─── Data

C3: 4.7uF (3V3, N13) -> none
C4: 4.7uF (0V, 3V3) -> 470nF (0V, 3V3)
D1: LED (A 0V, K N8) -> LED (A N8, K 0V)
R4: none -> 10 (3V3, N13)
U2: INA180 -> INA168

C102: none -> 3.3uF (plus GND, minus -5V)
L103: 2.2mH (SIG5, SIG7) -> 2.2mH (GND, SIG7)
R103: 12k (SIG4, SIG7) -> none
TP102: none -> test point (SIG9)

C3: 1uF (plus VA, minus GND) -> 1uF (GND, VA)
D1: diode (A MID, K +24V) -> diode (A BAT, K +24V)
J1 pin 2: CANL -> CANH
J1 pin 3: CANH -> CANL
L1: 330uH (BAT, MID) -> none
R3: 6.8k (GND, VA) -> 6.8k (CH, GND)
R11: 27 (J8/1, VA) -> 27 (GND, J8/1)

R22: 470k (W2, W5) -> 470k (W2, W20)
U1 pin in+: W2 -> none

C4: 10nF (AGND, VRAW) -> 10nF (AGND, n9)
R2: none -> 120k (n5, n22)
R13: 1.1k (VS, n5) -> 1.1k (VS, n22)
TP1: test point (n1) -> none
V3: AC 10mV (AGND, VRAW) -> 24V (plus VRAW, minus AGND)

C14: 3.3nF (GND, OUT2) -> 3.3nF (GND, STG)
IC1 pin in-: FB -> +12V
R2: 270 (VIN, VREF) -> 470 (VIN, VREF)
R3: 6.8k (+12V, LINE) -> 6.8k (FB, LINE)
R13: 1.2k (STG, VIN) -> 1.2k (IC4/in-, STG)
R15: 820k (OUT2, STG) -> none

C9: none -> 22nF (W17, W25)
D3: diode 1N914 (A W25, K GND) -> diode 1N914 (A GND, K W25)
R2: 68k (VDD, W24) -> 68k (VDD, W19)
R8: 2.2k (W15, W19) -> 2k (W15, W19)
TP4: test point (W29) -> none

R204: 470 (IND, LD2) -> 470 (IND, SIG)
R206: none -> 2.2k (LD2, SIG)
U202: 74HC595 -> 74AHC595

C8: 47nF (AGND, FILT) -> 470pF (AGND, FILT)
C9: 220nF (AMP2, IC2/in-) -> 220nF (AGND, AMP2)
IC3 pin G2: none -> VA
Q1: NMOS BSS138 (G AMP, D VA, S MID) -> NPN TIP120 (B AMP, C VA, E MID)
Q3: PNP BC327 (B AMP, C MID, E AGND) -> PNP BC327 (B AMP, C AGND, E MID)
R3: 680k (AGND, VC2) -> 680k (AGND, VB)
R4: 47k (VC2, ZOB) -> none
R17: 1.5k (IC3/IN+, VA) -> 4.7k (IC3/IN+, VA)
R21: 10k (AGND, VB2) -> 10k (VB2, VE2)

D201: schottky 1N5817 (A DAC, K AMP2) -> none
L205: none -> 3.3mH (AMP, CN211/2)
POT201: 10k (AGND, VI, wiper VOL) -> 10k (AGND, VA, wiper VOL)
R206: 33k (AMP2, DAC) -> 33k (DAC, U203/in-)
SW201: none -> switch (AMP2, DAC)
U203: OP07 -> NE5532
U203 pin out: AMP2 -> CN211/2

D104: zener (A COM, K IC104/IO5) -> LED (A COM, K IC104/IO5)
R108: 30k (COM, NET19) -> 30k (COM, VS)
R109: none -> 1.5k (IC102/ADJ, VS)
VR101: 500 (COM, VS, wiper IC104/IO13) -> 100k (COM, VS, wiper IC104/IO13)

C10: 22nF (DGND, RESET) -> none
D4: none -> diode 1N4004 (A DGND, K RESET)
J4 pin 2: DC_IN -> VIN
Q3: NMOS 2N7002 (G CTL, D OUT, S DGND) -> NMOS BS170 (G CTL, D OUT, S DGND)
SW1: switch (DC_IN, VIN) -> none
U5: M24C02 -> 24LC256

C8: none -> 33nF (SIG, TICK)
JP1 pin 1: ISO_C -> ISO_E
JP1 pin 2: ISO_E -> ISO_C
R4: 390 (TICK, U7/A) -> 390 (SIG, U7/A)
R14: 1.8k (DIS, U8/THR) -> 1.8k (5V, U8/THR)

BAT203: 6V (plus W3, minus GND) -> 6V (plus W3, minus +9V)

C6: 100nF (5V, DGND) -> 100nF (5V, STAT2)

──────

## [Problem description]
Starting with the line with "C4: 10nF (AGND, VRAW) -> 10nF (AGND, n9)" above and going on through the line with "U202: 74HC595 -> 74AHC595", transcribe every line exactly, both ends included, and add nothing.

## [Written solution]
C4: 10nF (AGND, VRAW) -> 10nF (AGND, n9)
R2: none -> 120k (n5, n22)
R13: 1.1k (VS, n5) -> 1.1k (VS, n22)
TP1: test point (n1) -> none
V3: AC 10mV (AGND, VRAW) -> 24V (plus VRAW, minus AGND)

C14: 3.3nF (GND, OUT2) -> 3.3nF (GND, STG)
IC1 pin in-: FB -> +12V
R2: 270 (VIN, VREF) -> 470 (VIN, VREF)
R3: 6.8k (+12V, LINE) -> 6.8k (FB, LINE)
R13: 1.2k (STG, VIN) -> 1.2k (IC4/in-, STG)
R15: 820k (OUT2, STG) -> none

C9: none -> 22nF (W17, W25)
D3: diode 1N914 (A W25, K GND) -> diode 1N914 (A GND, K W25)
R2: 68k (VDD, W24) -> 68k (VDD, W19)
R8: 2.2k (W15, W19) -> 2k (W15, W19)
TP4: test point (W29) -> none

R204: 470 (IND, LD2) -> 470 (IND, SIG)
R206: none -> 2.2k (LD2, SIG)
U202: 74HC595 -> 74AHC595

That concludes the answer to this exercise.